### WHAT YOU HAVE TO DO
The records below must be reproduced exactly. Strip out the pictures.

::::

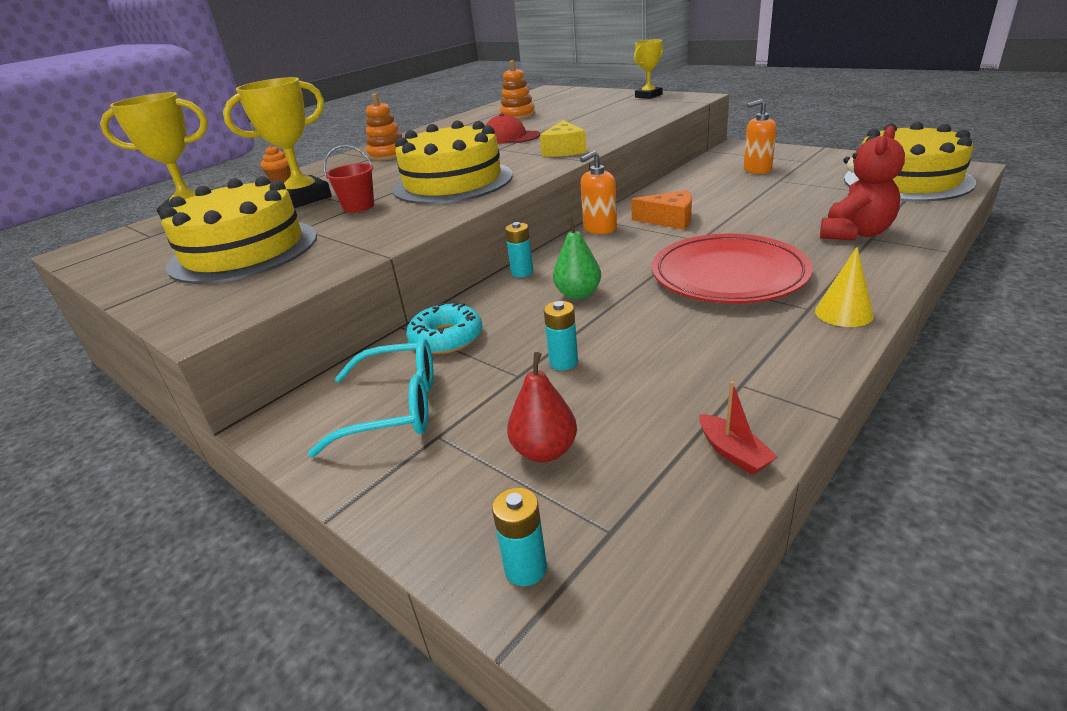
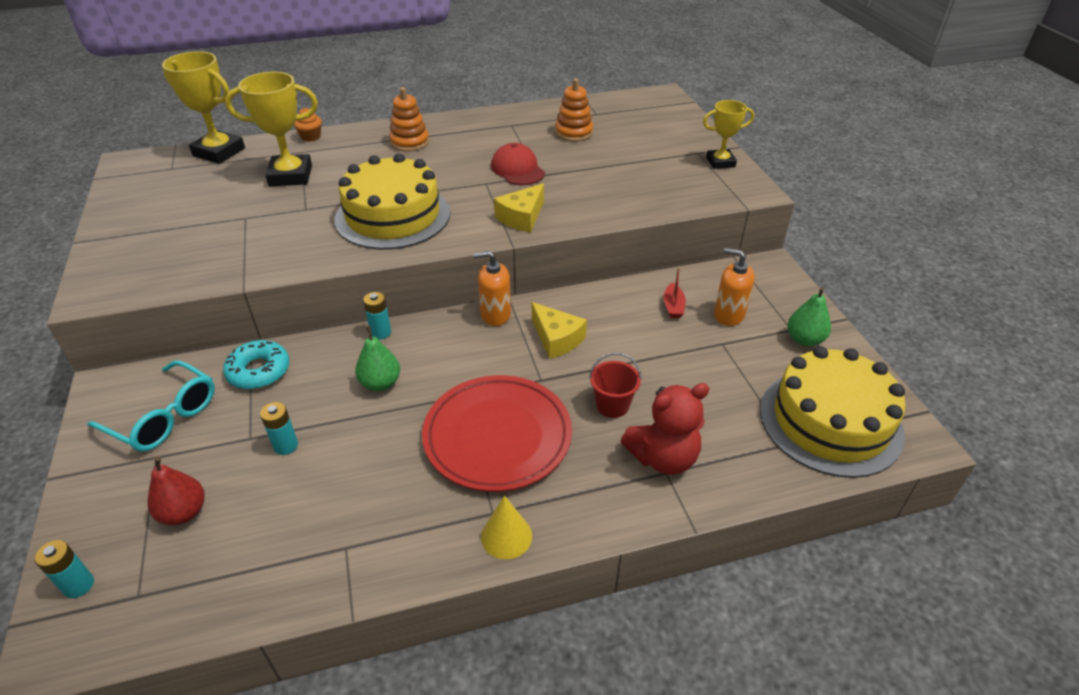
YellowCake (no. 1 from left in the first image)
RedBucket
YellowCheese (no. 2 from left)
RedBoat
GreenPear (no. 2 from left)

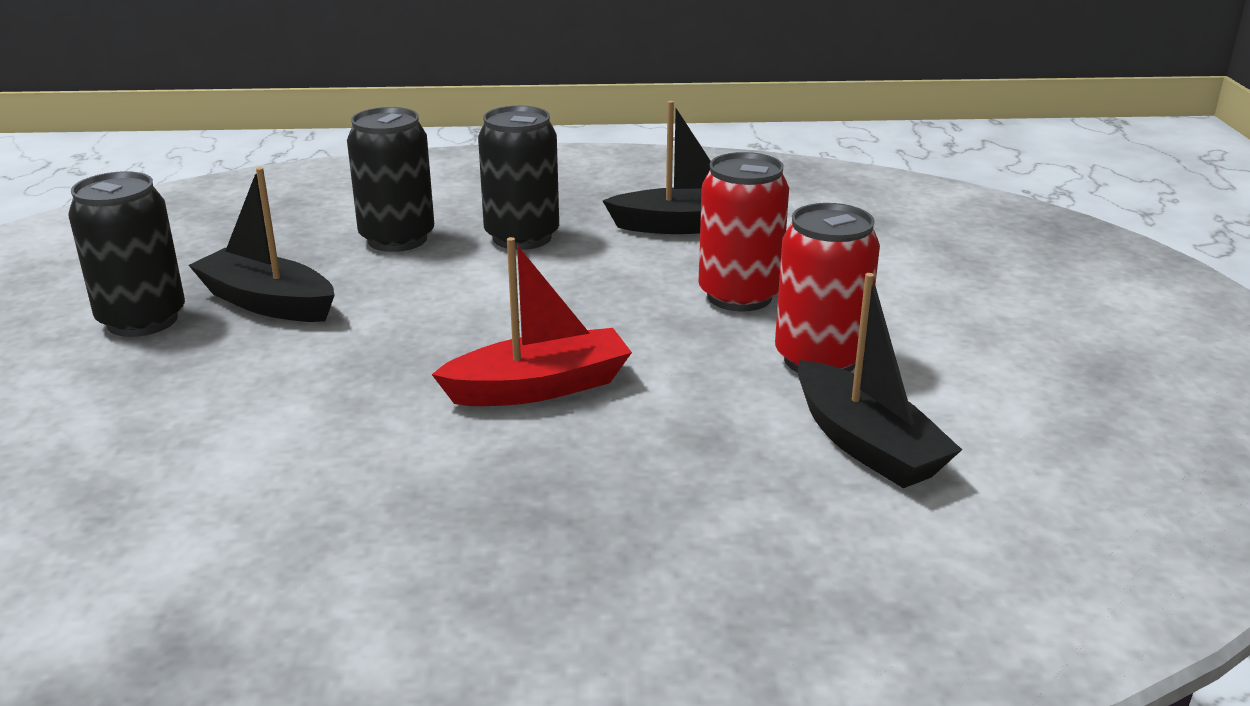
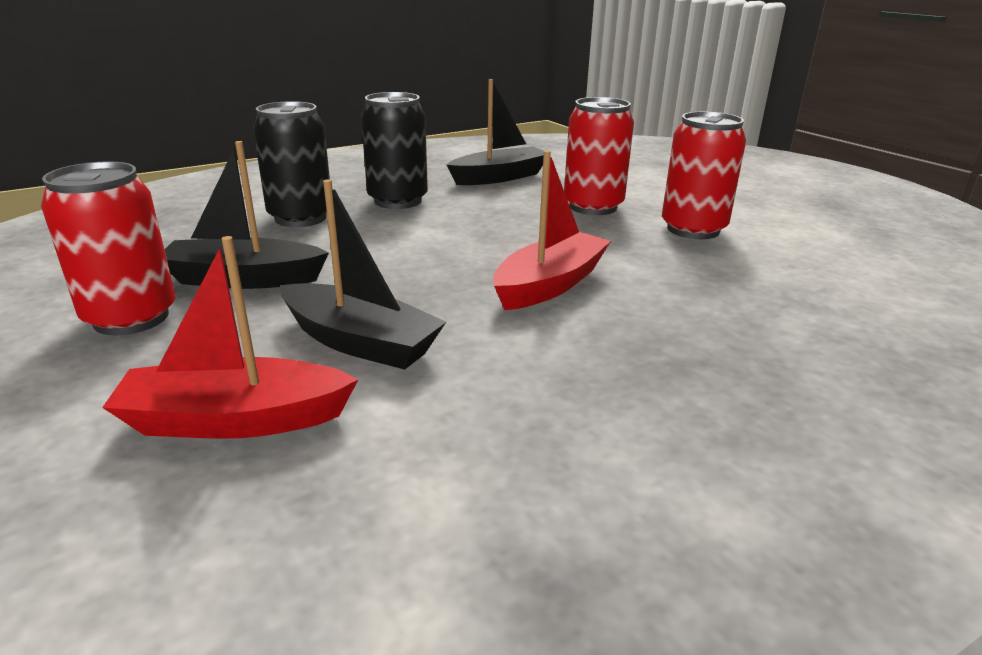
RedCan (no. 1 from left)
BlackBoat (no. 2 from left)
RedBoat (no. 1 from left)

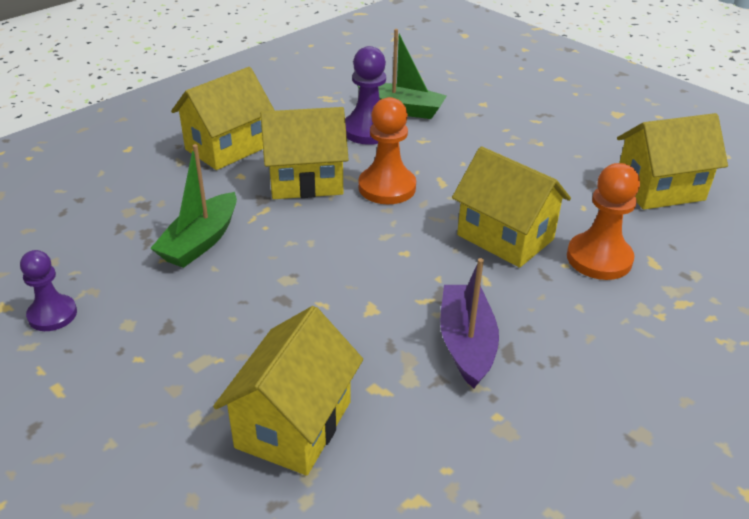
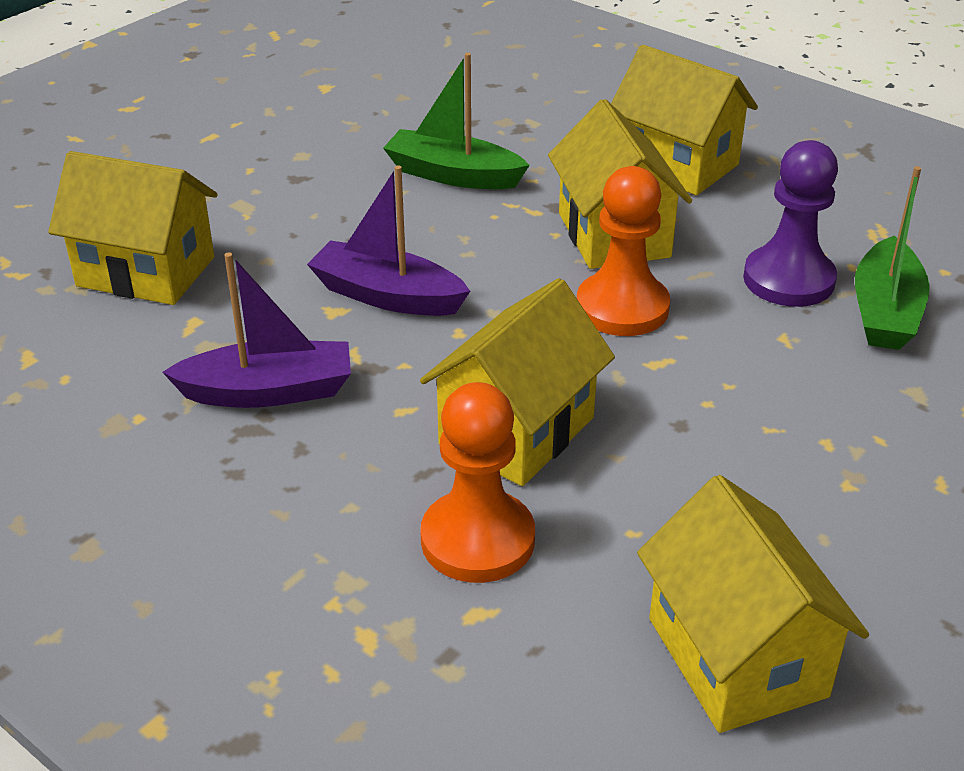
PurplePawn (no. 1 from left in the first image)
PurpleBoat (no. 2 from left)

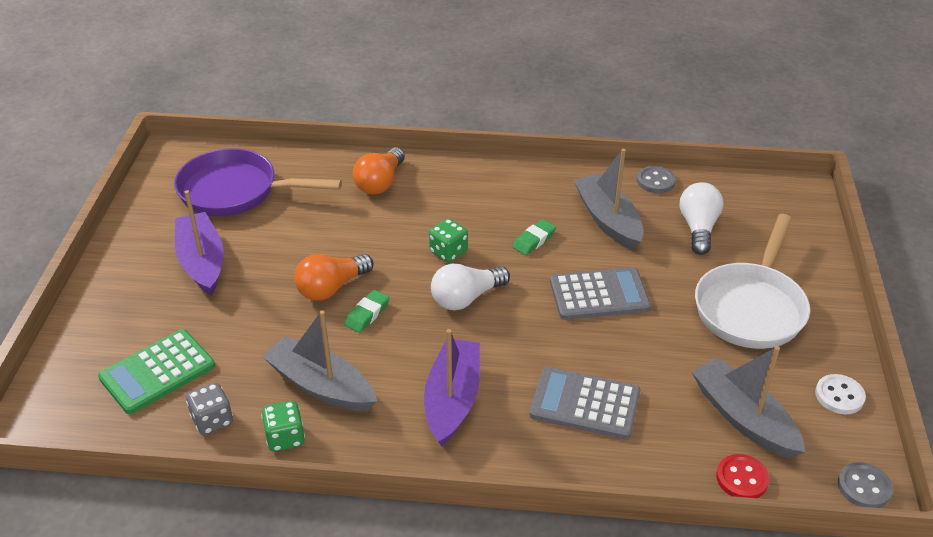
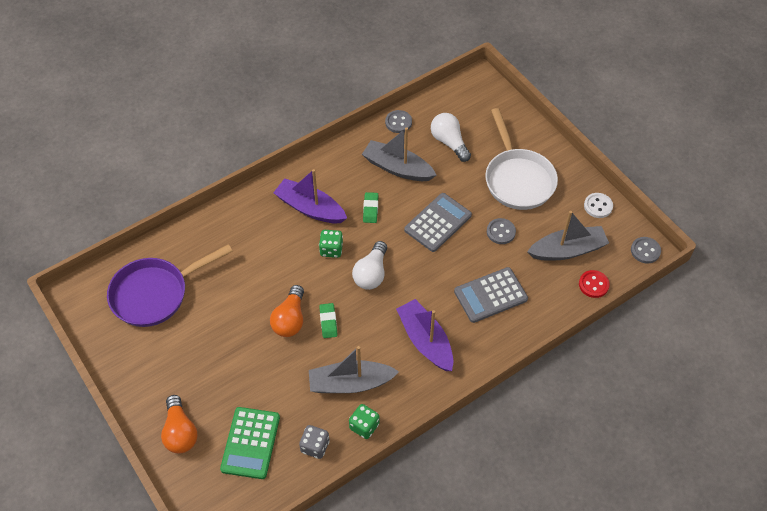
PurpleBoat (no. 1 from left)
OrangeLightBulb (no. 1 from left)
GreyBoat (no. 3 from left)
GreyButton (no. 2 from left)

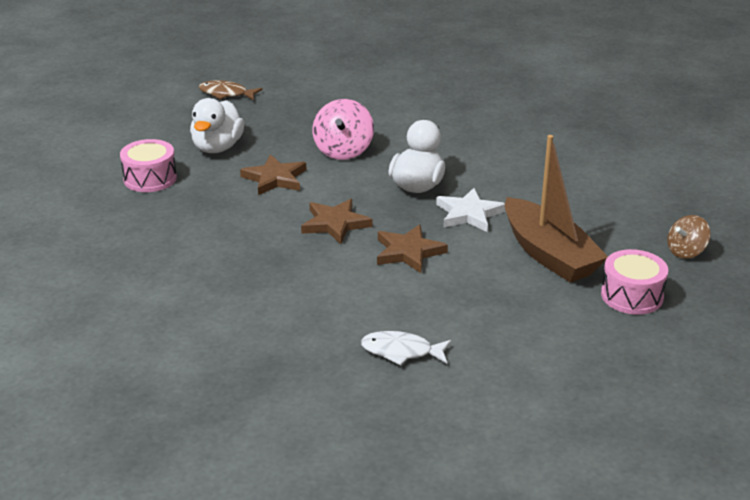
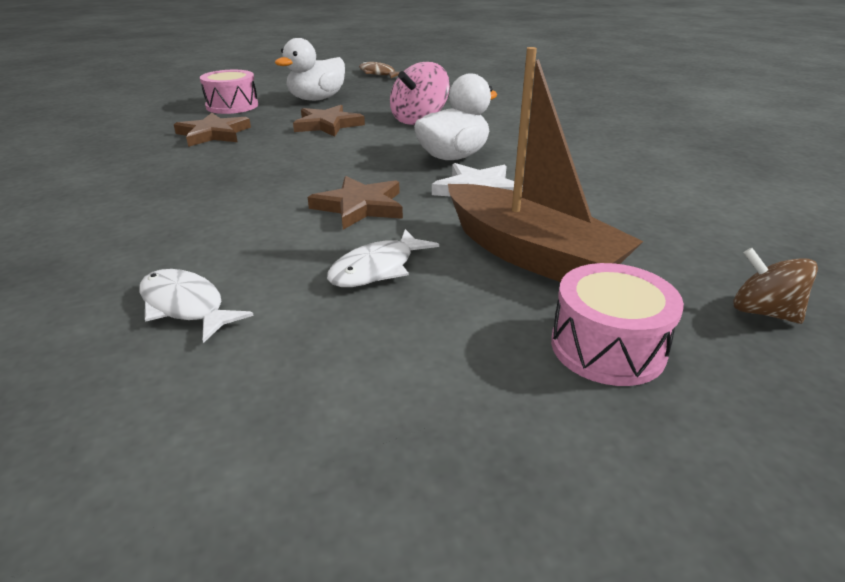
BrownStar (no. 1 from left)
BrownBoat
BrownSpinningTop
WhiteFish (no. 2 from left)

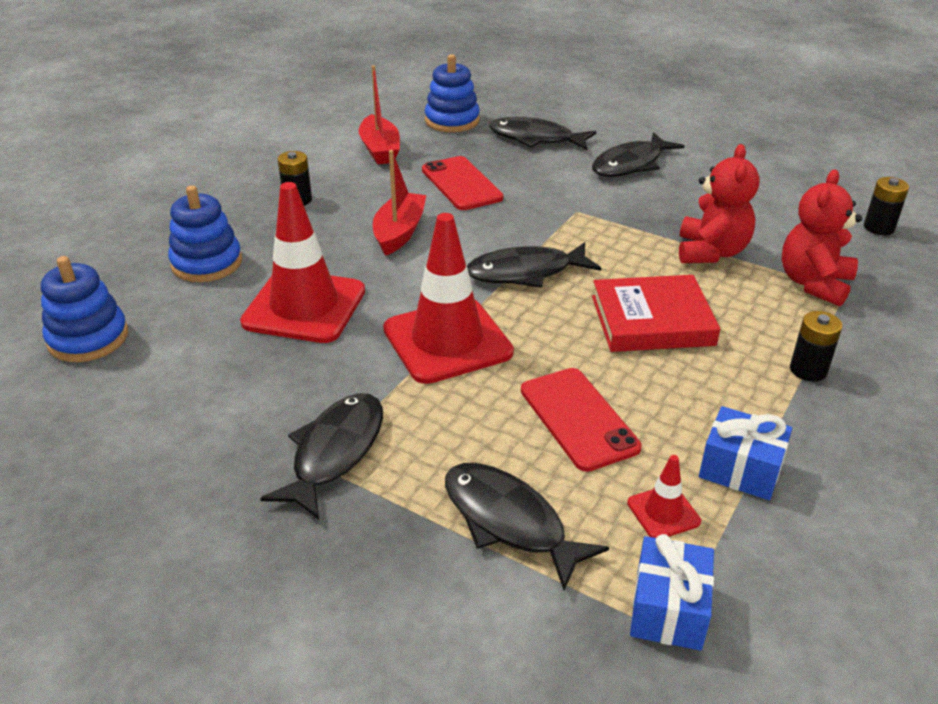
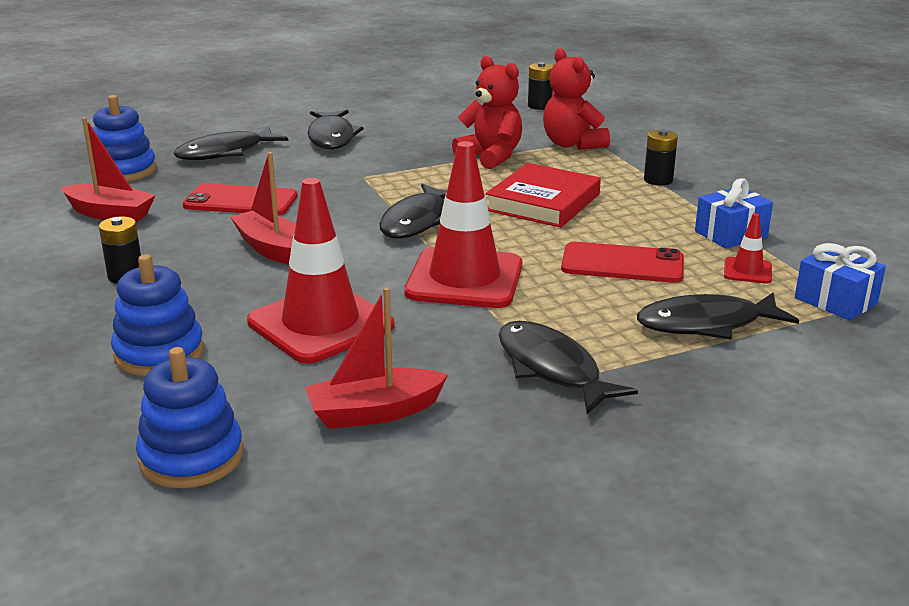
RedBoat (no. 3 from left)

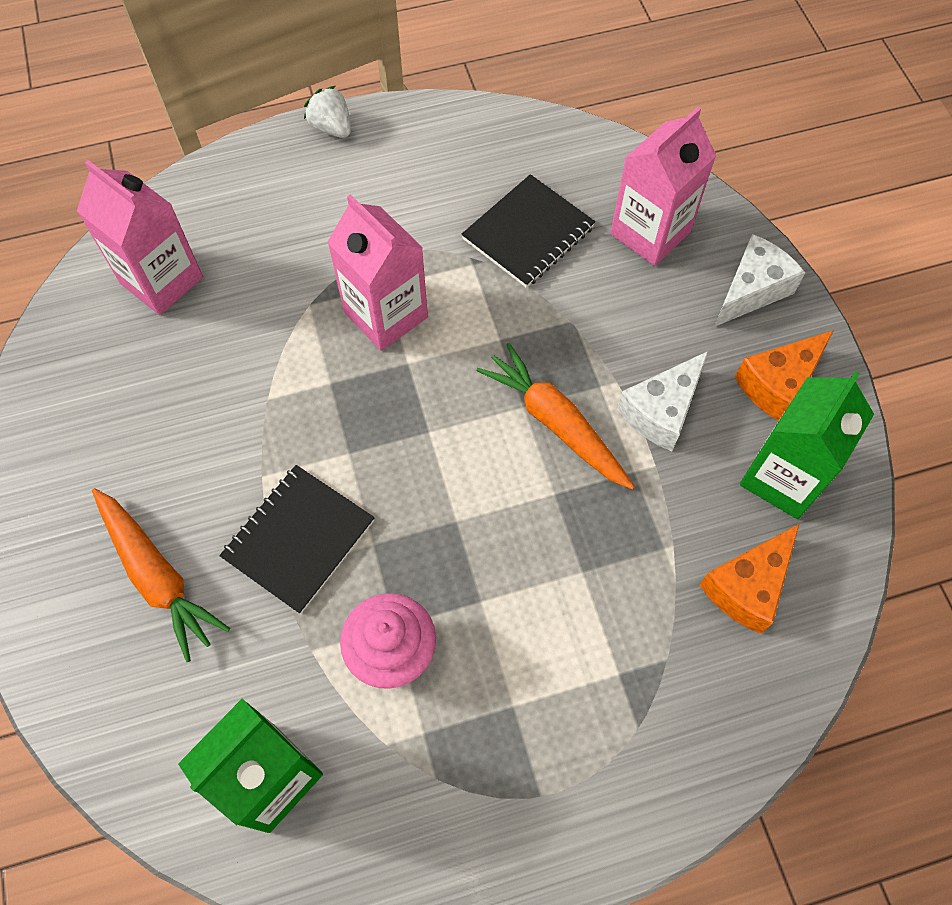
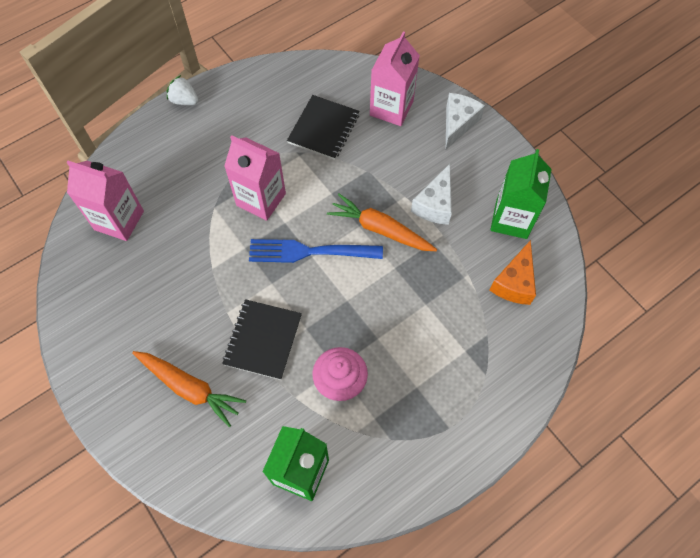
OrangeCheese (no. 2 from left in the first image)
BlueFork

::::

### SOLUTION
YellowCake (no. 1 from left in the first image)
RedBucket
YellowCheese (no. 2 from left)
RedBoat
GreenPear (no. 2 from left)

RedCan (no. 1 from left)
BlackBoat (no. 2 from left)
RedBoat (no. 1 from left)

PurplePawn (no. 1 from left in the first image)
PurpleBoat (no. 2 from left)

PurpleBoat (no. 1 from left)
OrangeLightBulb (no. 1 from left)
GreyBoat (no. 3 from left)
GreyButton (no. 2 from left)

BrownStar (no. 1 from left)
BrownBoat
BrownSpinningTop
WhiteFish (no. 2 from left)

RedBoat (no. 3 from left)

OrangeCheese (no. 2 from left in the first image)
BlueFork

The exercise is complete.